Start of Block
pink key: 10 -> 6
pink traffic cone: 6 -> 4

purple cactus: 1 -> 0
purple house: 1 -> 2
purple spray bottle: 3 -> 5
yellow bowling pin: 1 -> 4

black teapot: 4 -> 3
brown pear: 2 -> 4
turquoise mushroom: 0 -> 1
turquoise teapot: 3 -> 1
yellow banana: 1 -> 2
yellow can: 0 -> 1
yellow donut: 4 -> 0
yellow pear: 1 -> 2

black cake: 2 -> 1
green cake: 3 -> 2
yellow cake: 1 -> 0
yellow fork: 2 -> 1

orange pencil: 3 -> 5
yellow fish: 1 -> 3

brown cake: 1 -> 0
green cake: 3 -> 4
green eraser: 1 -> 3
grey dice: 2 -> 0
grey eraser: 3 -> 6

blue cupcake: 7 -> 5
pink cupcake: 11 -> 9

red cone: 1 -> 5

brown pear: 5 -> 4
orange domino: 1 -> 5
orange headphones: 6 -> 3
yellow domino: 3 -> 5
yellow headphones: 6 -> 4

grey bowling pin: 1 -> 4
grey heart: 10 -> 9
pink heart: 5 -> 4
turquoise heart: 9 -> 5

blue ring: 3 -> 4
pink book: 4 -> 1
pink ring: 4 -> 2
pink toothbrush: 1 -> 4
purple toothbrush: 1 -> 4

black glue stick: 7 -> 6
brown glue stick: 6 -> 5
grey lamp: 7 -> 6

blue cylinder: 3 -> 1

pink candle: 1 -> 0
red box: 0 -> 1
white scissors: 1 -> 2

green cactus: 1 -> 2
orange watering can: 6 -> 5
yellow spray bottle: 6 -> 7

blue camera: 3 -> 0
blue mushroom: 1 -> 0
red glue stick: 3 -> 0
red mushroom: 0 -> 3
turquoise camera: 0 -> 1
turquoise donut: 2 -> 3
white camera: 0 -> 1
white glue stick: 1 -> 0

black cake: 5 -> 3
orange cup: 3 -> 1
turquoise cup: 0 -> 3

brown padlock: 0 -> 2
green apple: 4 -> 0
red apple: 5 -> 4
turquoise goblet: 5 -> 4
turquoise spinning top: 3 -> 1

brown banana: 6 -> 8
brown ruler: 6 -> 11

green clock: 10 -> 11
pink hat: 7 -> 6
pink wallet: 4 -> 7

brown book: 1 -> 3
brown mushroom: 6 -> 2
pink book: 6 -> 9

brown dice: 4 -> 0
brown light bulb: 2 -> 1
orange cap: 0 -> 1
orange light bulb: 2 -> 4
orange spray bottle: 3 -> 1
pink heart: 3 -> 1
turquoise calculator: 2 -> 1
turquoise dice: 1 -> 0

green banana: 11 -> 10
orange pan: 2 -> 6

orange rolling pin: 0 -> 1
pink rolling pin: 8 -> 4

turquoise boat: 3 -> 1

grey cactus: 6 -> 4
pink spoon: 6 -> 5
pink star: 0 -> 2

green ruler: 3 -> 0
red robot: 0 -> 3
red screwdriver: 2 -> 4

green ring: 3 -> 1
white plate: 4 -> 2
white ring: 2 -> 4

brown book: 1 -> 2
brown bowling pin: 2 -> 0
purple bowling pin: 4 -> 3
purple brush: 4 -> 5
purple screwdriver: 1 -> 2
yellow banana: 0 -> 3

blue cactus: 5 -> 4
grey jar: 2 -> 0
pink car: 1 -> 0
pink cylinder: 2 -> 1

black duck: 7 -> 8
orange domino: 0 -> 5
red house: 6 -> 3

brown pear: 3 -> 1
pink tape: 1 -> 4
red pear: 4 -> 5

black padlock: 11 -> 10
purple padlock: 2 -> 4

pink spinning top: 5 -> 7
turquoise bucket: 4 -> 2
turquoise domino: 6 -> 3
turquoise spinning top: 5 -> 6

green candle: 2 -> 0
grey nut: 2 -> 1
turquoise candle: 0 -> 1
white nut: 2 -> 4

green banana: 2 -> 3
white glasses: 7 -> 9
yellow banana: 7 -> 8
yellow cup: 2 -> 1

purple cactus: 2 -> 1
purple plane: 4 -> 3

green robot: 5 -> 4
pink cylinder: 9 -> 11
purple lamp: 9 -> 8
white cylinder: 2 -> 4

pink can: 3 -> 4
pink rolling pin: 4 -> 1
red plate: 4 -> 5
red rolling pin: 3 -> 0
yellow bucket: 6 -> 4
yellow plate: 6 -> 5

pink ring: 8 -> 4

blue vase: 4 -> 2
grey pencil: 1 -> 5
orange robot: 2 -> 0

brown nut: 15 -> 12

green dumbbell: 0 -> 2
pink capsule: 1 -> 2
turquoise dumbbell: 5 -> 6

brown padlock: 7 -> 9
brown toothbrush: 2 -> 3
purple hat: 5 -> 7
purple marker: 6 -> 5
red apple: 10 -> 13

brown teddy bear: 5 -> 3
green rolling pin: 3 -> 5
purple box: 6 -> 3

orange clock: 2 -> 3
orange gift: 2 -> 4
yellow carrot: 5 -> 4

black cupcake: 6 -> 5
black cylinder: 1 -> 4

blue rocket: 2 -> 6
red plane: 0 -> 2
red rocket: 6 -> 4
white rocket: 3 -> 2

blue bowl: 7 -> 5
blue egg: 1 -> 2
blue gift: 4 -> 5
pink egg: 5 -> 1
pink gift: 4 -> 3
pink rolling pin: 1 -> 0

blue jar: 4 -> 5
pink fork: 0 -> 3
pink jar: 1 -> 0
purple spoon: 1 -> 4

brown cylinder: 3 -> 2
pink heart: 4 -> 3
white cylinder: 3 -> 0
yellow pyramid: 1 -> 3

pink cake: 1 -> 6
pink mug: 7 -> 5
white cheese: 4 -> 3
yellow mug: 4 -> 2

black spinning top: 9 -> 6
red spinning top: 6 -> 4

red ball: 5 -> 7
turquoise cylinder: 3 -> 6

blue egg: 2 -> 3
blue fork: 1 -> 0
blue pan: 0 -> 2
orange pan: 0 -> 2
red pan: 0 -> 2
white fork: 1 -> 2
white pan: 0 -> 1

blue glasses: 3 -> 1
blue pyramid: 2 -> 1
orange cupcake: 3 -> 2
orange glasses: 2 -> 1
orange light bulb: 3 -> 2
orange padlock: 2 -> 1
End of Block
■ **ACTION ITEM**:
Print the full listing verbatim. Leave nothing out.

■ **ANSWER BELOW**:
pink key: 10 -> 6
pink traffic cone: 6 -> 4

purple cactus: 1 -> 0
purple house: 1 -> 2
purple spray bottle: 3 -> 5
yellow bowling pin: 1 -> 4

black teapot: 4 -> 3
brown pear: 2 -> 4
turquoise mushroom: 0 -> 1
turquoise teapot: 3 -> 1
yellow banana: 1 -> 2
yellow can: 0 -> 1
yellow donut: 4 -> 0
yellow pear: 1 -> 2

black cake: 2 -> 1
green cake: 3 -> 2
yellow cake: 1 -> 0
yellow fork: 2 -> 1

orange pencil: 3 -> 5
yellow fish: 1 -> 3

brown cake: 1 -> 0
green cake: 3 -> 4
green eraser: 1 -> 3
grey dice: 2 -> 0
grey eraser: 3 -> 6

blue cupcake: 7 -> 5
pink cupcake: 11 -> 9

red cone: 1 -> 5

brown pear: 5 -> 4
orange domino: 1 -> 5
orange headphones: 6 -> 3
yellow domino: 3 -> 5
yellow headphones: 6 -> 4

grey bowling pin: 1 -> 4
grey heart: 10 -> 9
pink heart: 5 -> 4
turquoise heart: 9 -> 5

blue ring: 3 -> 4
pink book: 4 -> 1
pink ring: 4 -> 2
pink toothbrush: 1 -> 4
purple toothbrush: 1 -> 4

black glue stick: 7 -> 6
brown glue stick: 6 -> 5
grey lamp: 7 -> 6

blue cylinder: 3 -> 1

pink candle: 1 -> 0
red box: 0 -> 1
white scissors: 1 -> 2

green cactus: 1 -> 2
orange watering can: 6 -> 5
yellow spray bottle: 6 -> 7

blue camera: 3 -> 0
blue mushroom: 1 -> 0
red glue stick: 3 -> 0
red mushroom: 0 -> 3
turquoise camera: 0 -> 1
turquoise donut: 2 -> 3
white camera: 0 -> 1
white glue stick: 1 -> 0

black cake: 5 -> 3
orange cup: 3 -> 1
turquoise cup: 0 -> 3

brown padlock: 0 -> 2
green apple: 4 -> 0
red apple: 5 -> 4
turquoise goblet: 5 -> 4
turquoise spinning top: 3 -> 1

brown banana: 6 -> 8
brown ruler: 6 -> 11

green clock: 10 -> 11
pink hat: 7 -> 6
pink wallet: 4 -> 7

brown book: 1 -> 3
brown mushroom: 6 -> 2
pink book: 6 -> 9

brown dice: 4 -> 0
brown light bulb: 2 -> 1
orange cap: 0 -> 1
orange light bulb: 2 -> 4
orange spray bottle: 3 -> 1
pink heart: 3 -> 1
turquoise calculator: 2 -> 1
turquoise dice: 1 -> 0

green banana: 11 -> 10
orange pan: 2 -> 6

orange rolling pin: 0 -> 1
pink rolling pin: 8 -> 4

turquoise boat: 3 -> 1

grey cactus: 6 -> 4
pink spoon: 6 -> 5
pink star: 0 -> 2

green ruler: 3 -> 0
red robot: 0 -> 3
red screwdriver: 2 -> 4

green ring: 3 -> 1
white plate: 4 -> 2
white ring: 2 -> 4

brown book: 1 -> 2
brown bowling pin: 2 -> 0
purple bowling pin: 4 -> 3
purple brush: 4 -> 5
purple screwdriver: 1 -> 2
yellow banana: 0 -> 3

blue cactus: 5 -> 4
grey jar: 2 -> 0
pink car: 1 -> 0
pink cylinder: 2 -> 1

black duck: 7 -> 8
orange domino: 0 -> 5
red house: 6 -> 3

brown pear: 3 -> 1
pink tape: 1 -> 4
red pear: 4 -> 5

black padlock: 11 -> 10
purple padlock: 2 -> 4

pink spinning top: 5 -> 7
turquoise bucket: 4 -> 2
turquoise domino: 6 -> 3
turquoise spinning top: 5 -> 6

green candle: 2 -> 0
grey nut: 2 -> 1
turquoise candle: 0 -> 1
white nut: 2 -> 4

green banana: 2 -> 3
white glasses: 7 -> 9
yellow banana: 7 -> 8
yellow cup: 2 -> 1

purple cactus: 2 -> 1
purple plane: 4 -> 3

green robot: 5 -> 4
pink cylinder: 9 -> 11
purple lamp: 9 -> 8
white cylinder: 2 -> 4

pink can: 3 -> 4
pink rolling pin: 4 -> 1
red plate: 4 -> 5
red rolling pin: 3 -> 0
yellow bucket: 6 -> 4
yellow plate: 6 -> 5

pink ring: 8 -> 4

blue vase: 4 -> 2
grey pencil: 1 -> 5
orange robot: 2 -> 0

brown nut: 15 -> 12

green dumbbell: 0 -> 2
pink capsule: 1 -> 2
turquoise dumbbell: 5 -> 6

brown padlock: 7 -> 9
brown toothbrush: 2 -> 3
purple hat: 5 -> 7
purple marker: 6 -> 5
red apple: 10 -> 13

brown teddy bear: 5 -> 3
green rolling pin: 3 -> 5
purple box: 6 -> 3

orange clock: 2 -> 3
orange gift: 2 -> 4
yellow carrot: 5 -> 4

black cupcake: 6 -> 5
black cylinder: 1 -> 4

blue rocket: 2 -> 6
red plane: 0 -> 2
red rocket: 6 -> 4
white rocket: 3 -> 2

blue bowl: 7 -> 5
blue egg: 1 -> 2
blue gift: 4 -> 5
pink egg: 5 -> 1
pink gift: 4 -> 3
pink rolling pin: 1 -> 0

blue jar: 4 -> 5
pink fork: 0 -> 3
pink jar: 1 -> 0
purple spoon: 1 -> 4

brown cylinder: 3 -> 2
pink heart: 4 -> 3
white cylinder: 3 -> 0
yellow pyramid: 1 -> 3

pink cake: 1 -> 6
pink mug: 7 -> 5
white cheese: 4 -> 3
yellow mug: 4 -> 2

black spinning top: 9 -> 6
red spinning top: 6 -> 4

red ball: 5 -> 7
turquoise cylinder: 3 -> 6

blue egg: 2 -> 3
blue fork: 1 -> 0
blue pan: 0 -> 2
orange pan: 0 -> 2
red pan: 0 -> 2
white fork: 1 -> 2
white pan: 0 -> 1

blue glasses: 3 -> 1
blue pyramid: 2 -> 1
orange cupcake: 3 -> 2
orange glasses: 2 -> 1
orange light bulb: 3 -> 2
orange padlock: 2 -> 1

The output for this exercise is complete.